**WHAT IS NEEDED:**
What follows is a listing; restate every line of it word for word.

——————

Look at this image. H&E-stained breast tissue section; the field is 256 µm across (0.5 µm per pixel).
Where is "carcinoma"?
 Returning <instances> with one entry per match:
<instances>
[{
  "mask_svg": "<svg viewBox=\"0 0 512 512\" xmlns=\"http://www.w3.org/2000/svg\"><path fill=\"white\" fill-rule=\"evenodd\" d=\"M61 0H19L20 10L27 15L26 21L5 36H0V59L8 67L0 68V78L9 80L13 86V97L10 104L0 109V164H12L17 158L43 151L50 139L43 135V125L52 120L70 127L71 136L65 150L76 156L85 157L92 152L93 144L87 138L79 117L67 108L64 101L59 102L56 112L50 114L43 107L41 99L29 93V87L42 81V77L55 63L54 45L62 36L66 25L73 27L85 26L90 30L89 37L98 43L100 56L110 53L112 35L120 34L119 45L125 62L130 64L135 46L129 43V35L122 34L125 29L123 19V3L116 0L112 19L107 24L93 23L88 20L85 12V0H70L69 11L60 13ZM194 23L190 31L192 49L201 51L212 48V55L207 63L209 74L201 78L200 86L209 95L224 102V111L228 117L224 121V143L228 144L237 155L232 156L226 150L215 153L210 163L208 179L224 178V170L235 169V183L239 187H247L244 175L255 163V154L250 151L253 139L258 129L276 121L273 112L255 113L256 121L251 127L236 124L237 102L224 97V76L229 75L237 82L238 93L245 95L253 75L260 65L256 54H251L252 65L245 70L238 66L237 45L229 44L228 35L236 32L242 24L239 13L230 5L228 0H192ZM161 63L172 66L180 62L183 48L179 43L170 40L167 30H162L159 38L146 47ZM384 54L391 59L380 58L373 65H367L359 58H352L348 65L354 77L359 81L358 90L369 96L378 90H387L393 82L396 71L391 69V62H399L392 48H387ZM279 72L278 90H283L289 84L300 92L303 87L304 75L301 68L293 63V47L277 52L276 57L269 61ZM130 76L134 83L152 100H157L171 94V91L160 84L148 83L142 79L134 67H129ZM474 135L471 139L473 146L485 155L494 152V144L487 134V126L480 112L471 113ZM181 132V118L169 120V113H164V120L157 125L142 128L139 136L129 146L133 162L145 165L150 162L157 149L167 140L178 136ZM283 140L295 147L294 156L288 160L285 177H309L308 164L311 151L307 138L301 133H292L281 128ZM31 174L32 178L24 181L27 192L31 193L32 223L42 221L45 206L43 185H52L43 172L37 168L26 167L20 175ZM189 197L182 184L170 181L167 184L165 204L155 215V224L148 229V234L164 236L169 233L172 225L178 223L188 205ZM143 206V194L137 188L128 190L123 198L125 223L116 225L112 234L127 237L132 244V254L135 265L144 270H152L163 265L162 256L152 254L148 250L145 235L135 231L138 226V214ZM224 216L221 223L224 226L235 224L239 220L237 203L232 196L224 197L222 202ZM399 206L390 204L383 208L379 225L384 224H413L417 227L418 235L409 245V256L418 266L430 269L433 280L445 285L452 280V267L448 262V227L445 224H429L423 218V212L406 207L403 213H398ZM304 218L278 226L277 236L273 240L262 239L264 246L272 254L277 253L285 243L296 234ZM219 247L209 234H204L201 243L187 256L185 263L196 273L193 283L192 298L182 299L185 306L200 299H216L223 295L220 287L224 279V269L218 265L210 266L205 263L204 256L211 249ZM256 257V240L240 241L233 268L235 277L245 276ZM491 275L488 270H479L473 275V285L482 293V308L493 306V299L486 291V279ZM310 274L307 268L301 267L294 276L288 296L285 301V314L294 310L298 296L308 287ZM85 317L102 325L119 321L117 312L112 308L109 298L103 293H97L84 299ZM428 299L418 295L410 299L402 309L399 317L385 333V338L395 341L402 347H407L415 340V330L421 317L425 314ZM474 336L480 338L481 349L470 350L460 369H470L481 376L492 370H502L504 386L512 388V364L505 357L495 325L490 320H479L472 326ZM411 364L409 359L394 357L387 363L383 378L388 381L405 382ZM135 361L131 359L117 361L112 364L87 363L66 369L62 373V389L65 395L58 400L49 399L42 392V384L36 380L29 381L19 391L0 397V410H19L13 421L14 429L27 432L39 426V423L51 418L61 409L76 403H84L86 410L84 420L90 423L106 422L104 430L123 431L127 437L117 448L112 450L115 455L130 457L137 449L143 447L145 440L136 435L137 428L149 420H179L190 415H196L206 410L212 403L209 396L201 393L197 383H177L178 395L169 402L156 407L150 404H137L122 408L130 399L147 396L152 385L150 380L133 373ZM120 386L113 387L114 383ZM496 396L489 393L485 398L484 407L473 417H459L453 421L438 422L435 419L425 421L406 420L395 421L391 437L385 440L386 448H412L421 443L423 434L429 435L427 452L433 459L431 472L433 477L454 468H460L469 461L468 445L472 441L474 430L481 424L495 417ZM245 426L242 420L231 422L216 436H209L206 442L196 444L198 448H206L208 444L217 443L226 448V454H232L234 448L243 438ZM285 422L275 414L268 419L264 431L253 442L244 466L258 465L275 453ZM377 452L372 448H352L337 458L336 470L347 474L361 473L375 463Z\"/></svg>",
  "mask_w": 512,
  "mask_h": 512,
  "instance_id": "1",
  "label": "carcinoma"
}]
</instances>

——————

**WRITTEN ANSWER:**
Look at this image. H&E-stained breast tissue section; the field is 256 µm across (0.5 µm per pixel).
Where is "carcinoma"?
 Returning <instances> with one entry per match:
<instances>
[{
  "mask_svg": "<svg viewBox=\"0 0 512 512\" xmlns=\"http://www.w3.org/2000/svg\"><path fill=\"white\" fill-rule=\"evenodd\" d=\"M61 0H19L20 10L27 15L26 21L5 36H0V59L8 67L0 68V78L9 80L13 86V97L10 104L0 109V164H12L17 158L43 151L50 139L43 135V125L52 120L70 127L71 136L65 150L76 156L85 157L92 152L93 144L87 138L79 117L67 108L64 101L59 102L56 112L50 114L43 107L41 99L29 93V87L42 81V77L55 63L54 45L62 36L66 25L73 27L85 26L90 30L89 37L98 43L100 56L110 53L112 35L120 34L119 45L125 62L130 64L135 46L129 43V35L122 34L125 29L123 19V3L116 0L112 19L107 24L93 23L88 20L85 12V0H70L69 11L60 13ZM194 23L190 31L192 49L201 51L212 48V55L207 63L209 74L201 78L200 86L209 95L224 102V111L228 117L224 121V143L228 144L237 155L232 156L226 150L215 153L210 163L208 179L224 178V170L235 169V183L239 187H247L244 175L255 163V154L250 151L253 139L258 129L276 121L273 112L255 113L256 121L251 127L236 124L237 102L224 97V76L229 75L237 82L238 93L245 95L253 75L260 65L256 54H251L252 65L245 70L238 66L237 45L229 44L228 35L236 32L242 24L239 13L230 5L228 0H192ZM161 63L172 66L180 62L183 48L179 43L170 40L167 30H162L159 38L146 47ZM384 54L391 59L380 58L373 65H367L359 58H352L348 65L354 77L359 81L358 90L369 96L378 90H387L393 82L396 71L391 69V62H399L392 48H387ZM279 72L278 90H283L289 84L300 92L303 87L304 75L301 68L293 63V47L277 52L276 57L269 61ZM130 76L134 83L152 100H157L171 94V91L160 84L148 83L142 79L134 67H129ZM474 135L471 139L473 146L485 155L494 152V144L487 134V126L480 112L471 113ZM181 132V118L169 120V113H164V120L157 125L142 128L139 136L129 146L133 162L145 165L150 162L157 149L167 140L178 136ZM283 140L295 147L294 156L288 160L285 177H309L308 164L311 151L307 138L301 133H292L281 128ZM31 174L32 178L24 181L27 192L31 193L32 223L42 221L45 206L43 185H52L43 172L37 168L26 167L20 175ZM189 197L182 184L170 181L167 184L165 204L155 215V224L148 229V234L164 236L169 233L172 225L178 223L188 205ZM143 206V194L137 188L128 190L123 198L125 223L116 225L112 234L127 237L132 244V254L135 265L144 270H152L163 265L162 256L152 254L148 250L145 235L135 231L138 226V214ZM224 216L221 223L224 226L235 224L239 220L237 203L232 196L224 197L222 202ZM399 206L390 204L383 208L379 225L384 224H413L417 227L418 235L409 245V256L418 266L430 269L433 280L445 285L452 280V267L448 262V227L445 224H429L423 218V212L406 207L403 213H398ZM304 218L278 226L277 236L273 240L262 239L264 246L272 254L277 253L285 243L296 234ZM219 247L209 234H204L201 243L187 256L185 263L196 273L193 283L192 298L182 299L185 306L200 299H216L223 295L220 287L224 279V269L218 265L210 266L205 263L204 256L211 249ZM256 257V240L240 241L233 268L235 277L245 276ZM491 275L488 270H479L473 275V285L482 293V308L493 306V299L486 291V279ZM310 274L307 268L301 267L294 276L288 296L285 301V314L294 310L298 296L308 287ZM85 317L102 325L119 321L117 312L112 308L109 298L103 293H97L84 299ZM428 299L418 295L410 299L402 309L399 317L385 333V338L395 341L402 347H407L415 340V330L421 317L425 314ZM474 336L480 338L481 349L470 350L460 369H470L481 376L492 370H502L504 386L512 388V364L505 357L495 325L490 320H479L472 326ZM411 364L409 359L394 357L387 363L383 378L388 381L405 382ZM135 361L131 359L117 361L112 364L87 363L66 369L62 373V389L65 395L58 400L49 399L42 392V384L36 380L29 381L19 391L0 397V410H19L13 421L14 429L27 432L39 426V423L51 418L61 409L76 403H84L86 410L84 420L90 423L106 422L104 430L123 431L127 437L117 448L112 450L115 455L130 457L137 449L143 447L145 440L136 435L137 428L149 420H179L190 415H196L206 410L212 403L209 396L201 393L197 383H177L178 395L169 402L156 407L150 404H137L122 408L130 399L147 396L152 385L150 380L133 373ZM120 386L113 387L114 383ZM496 396L489 393L485 398L484 407L473 417H459L453 421L438 422L435 419L425 421L406 420L395 421L391 437L385 440L386 448H412L421 443L423 434L429 435L427 452L433 459L431 472L433 477L454 468H460L469 461L468 445L472 441L474 430L481 424L495 417ZM245 426L242 420L231 422L216 436H209L206 442L196 444L198 448H206L208 444L217 443L226 448V454H232L234 448L243 438ZM285 422L275 414L268 419L264 431L253 442L244 466L258 465L275 453ZM377 452L372 448H352L337 458L336 470L347 474L361 473L375 463Z\"/></svg>",
  "mask_w": 512,
  "mask_h": 512,
  "instance_id": "1",
  "label": "carcinoma"
}]
</instances>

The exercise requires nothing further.